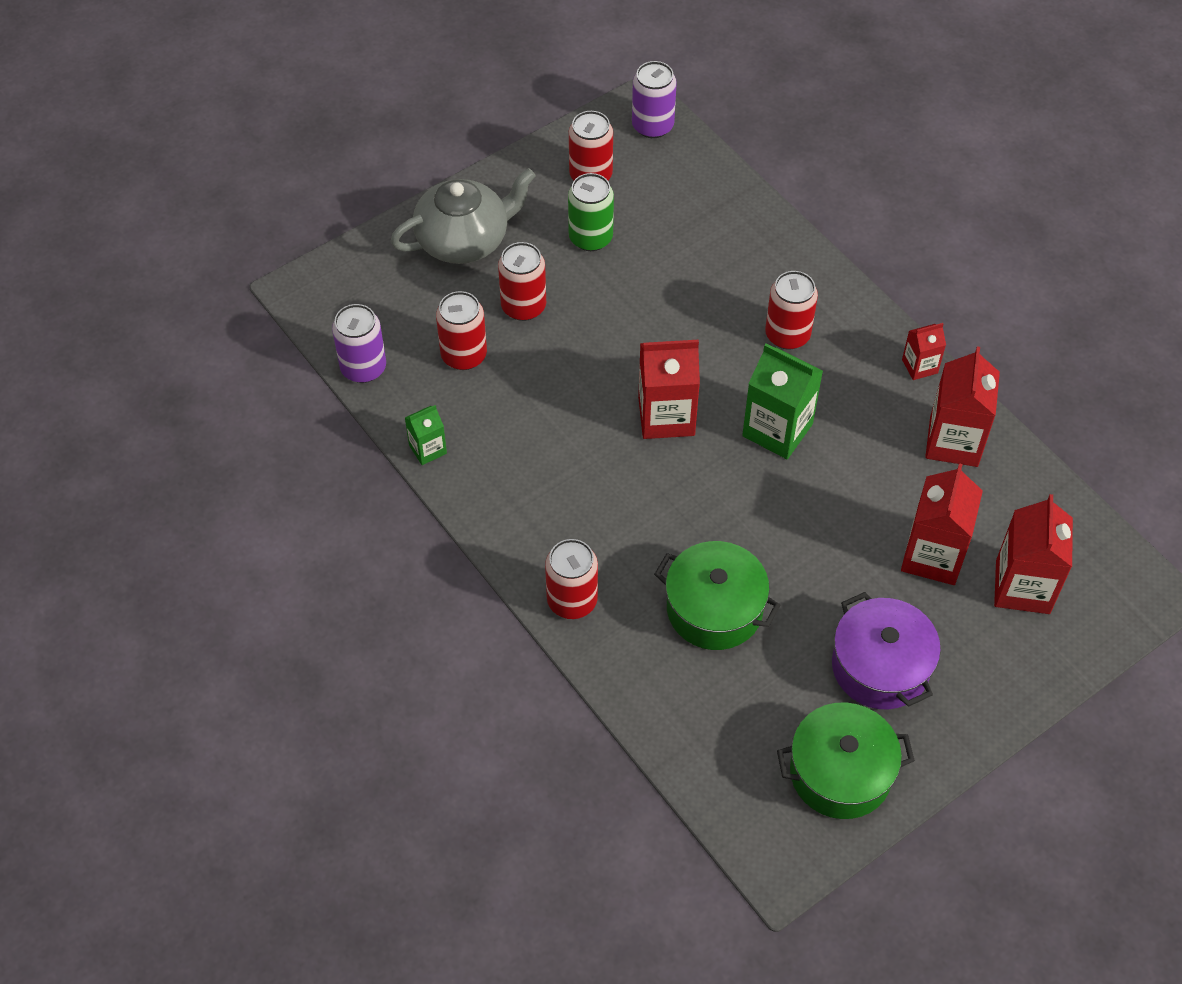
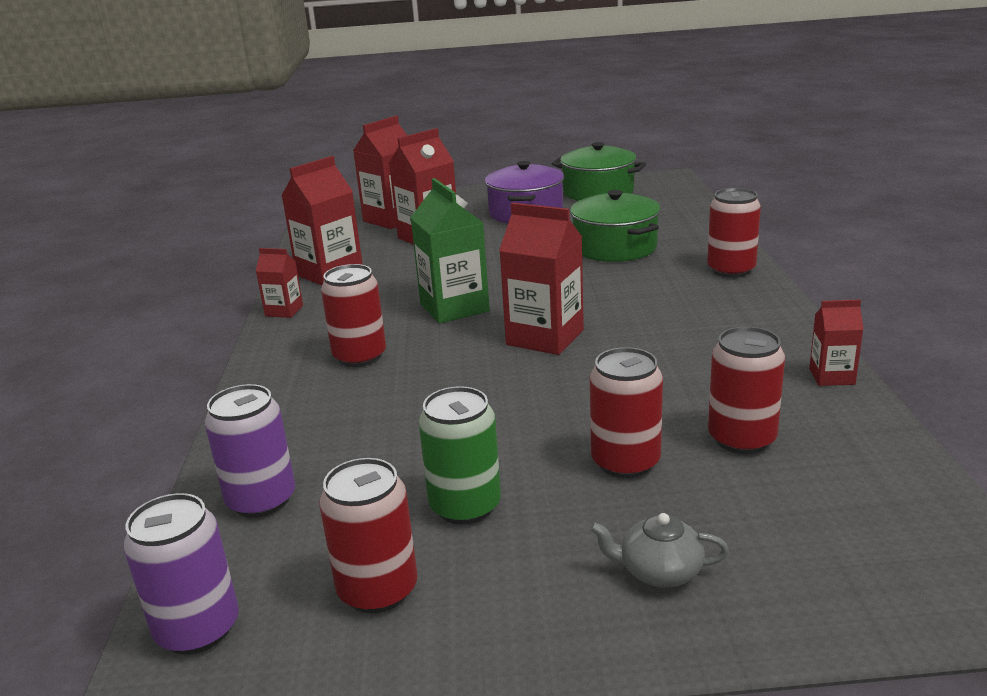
camera: 145 degrees left, 30 degrees down
(363, 368) = (900, 466): purple can -> purple can (261, 500)
(428, 449) = (831, 376): green carton -> red carton
(464, 240) = (659, 571): grey teapot -> grey teapot, size x0.47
----------------------------------------
> **Required action**: Copy out exactly the lines that begin at the one with "(363, 368) = (900, 466): purple" and end at the close of the material above; nothing else belongs in the answer.

> **Finished task**:
(363, 368) = (900, 466): purple can -> purple can (261, 500)
(428, 449) = (831, 376): green carton -> red carton
(464, 240) = (659, 571): grey teapot -> grey teapot, size x0.47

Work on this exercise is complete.